*** Dataset records Section Begins ***

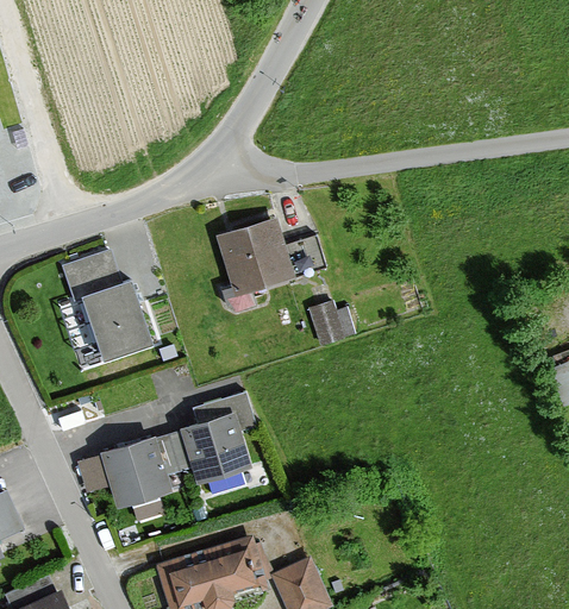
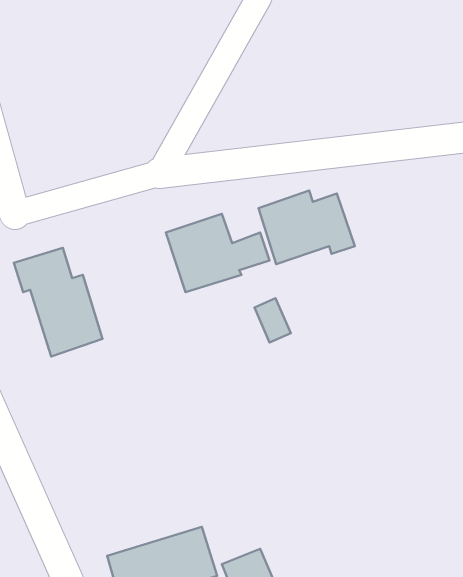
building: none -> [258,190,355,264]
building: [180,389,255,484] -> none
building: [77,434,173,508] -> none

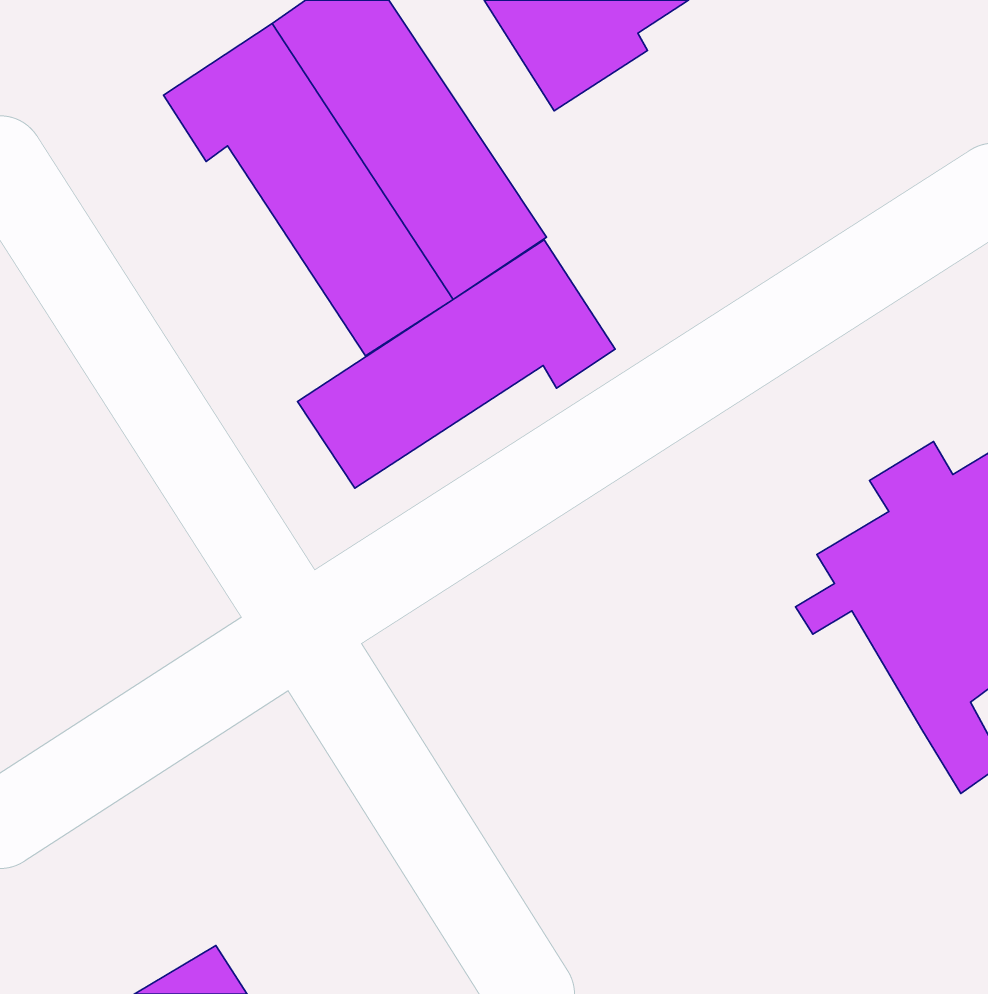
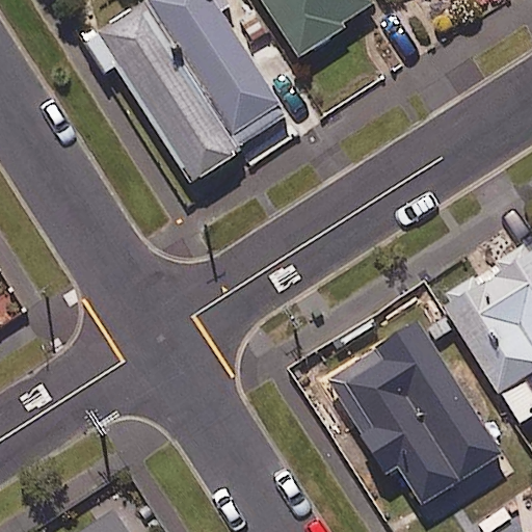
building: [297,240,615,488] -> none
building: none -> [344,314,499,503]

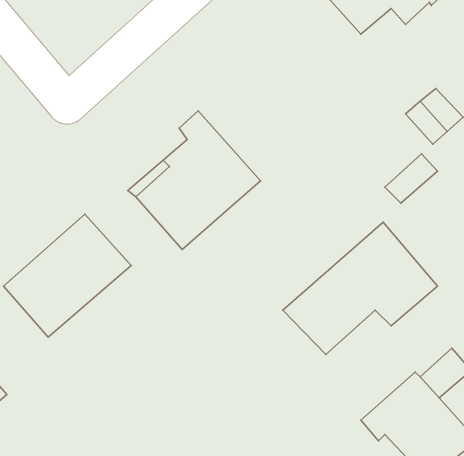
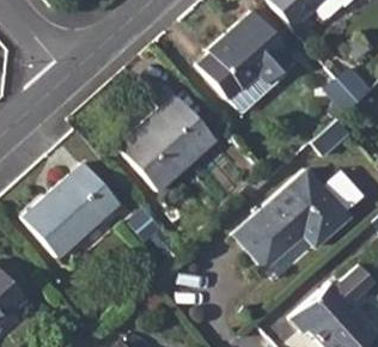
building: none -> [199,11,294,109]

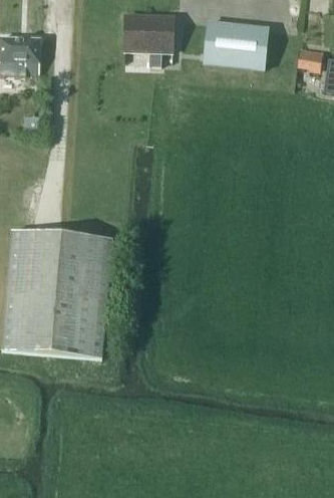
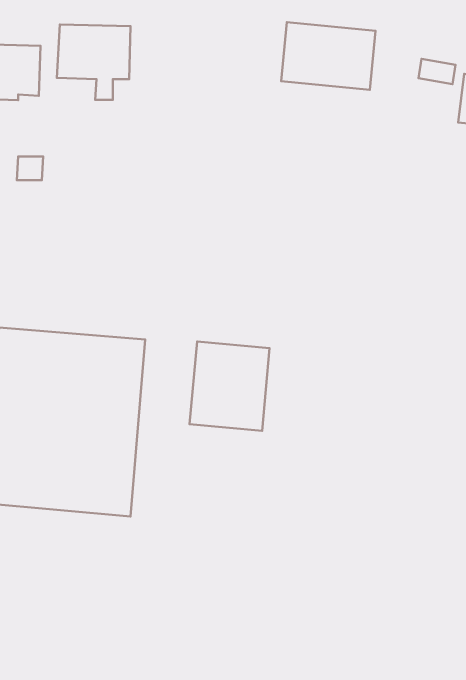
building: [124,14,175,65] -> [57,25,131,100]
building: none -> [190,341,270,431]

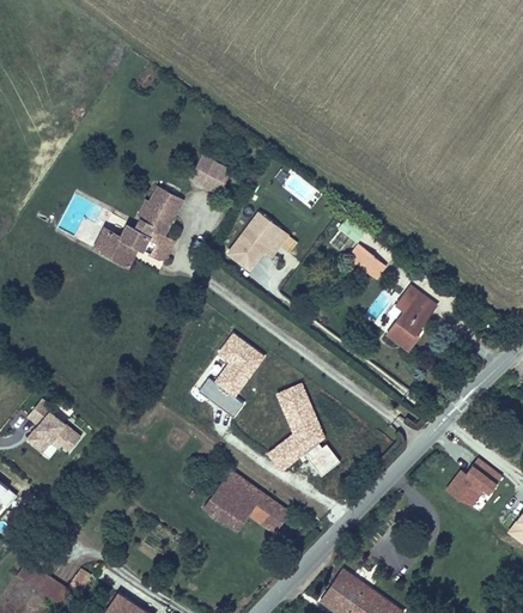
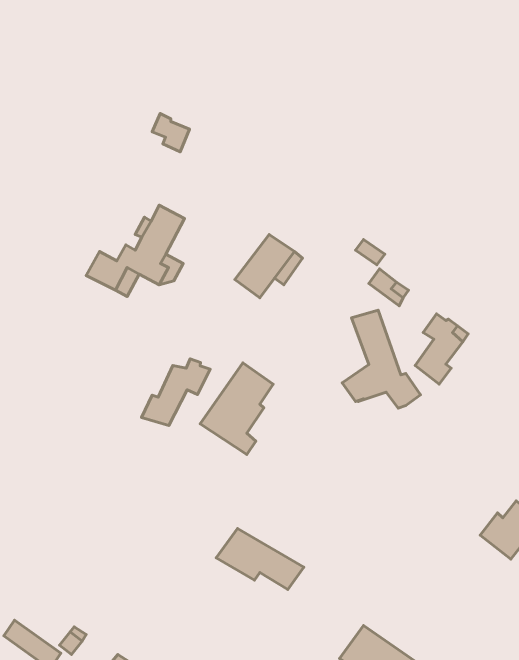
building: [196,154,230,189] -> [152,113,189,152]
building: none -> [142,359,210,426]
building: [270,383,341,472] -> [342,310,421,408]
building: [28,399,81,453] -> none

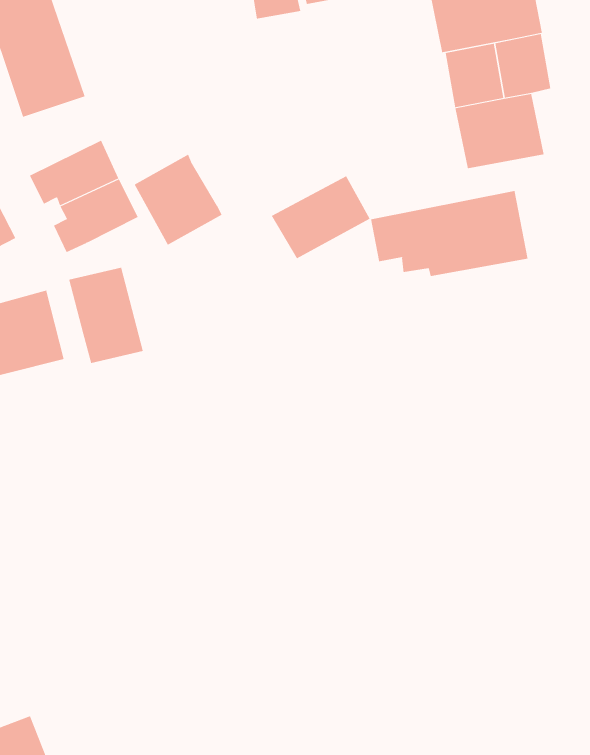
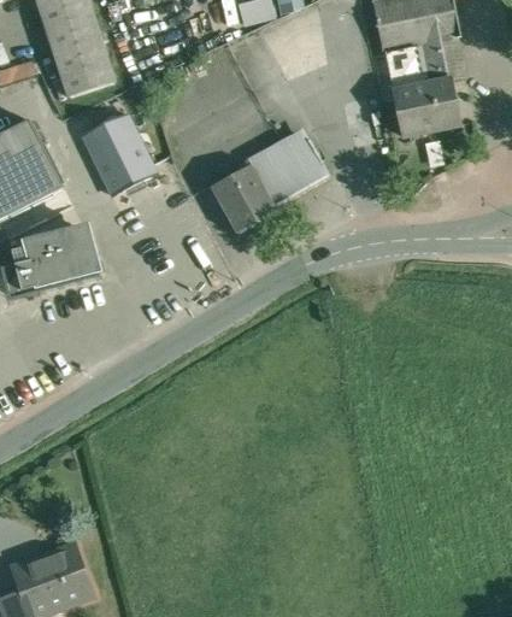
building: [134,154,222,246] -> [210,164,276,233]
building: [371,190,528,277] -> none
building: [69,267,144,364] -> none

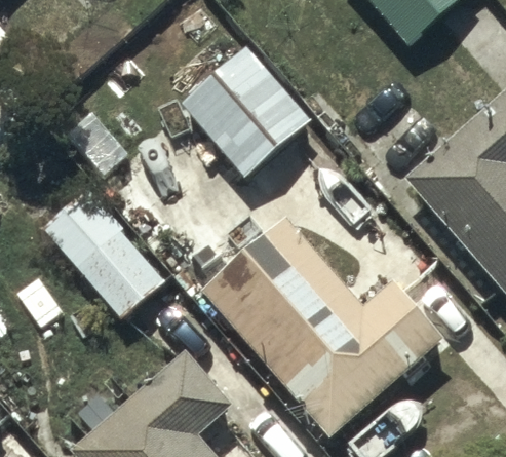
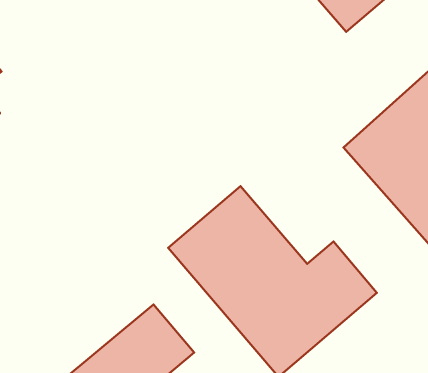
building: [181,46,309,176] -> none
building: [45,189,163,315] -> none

*** Dataset records Section Ends ***

> _Exercise goal_
Write out exactly the lines running from the one with "building: [270,383,341,472] ->" through the end of the material, both ends included, while leaving the pictures out.

> _Written answer_
building: [270,383,341,472] -> [342,310,421,408]
building: [28,399,81,453] -> none

building: [134,154,222,246] -> [210,164,276,233]
building: [371,190,528,277] -> none
building: [69,267,144,364] -> none

building: [181,46,309,176] -> none
building: [45,189,163,315] -> none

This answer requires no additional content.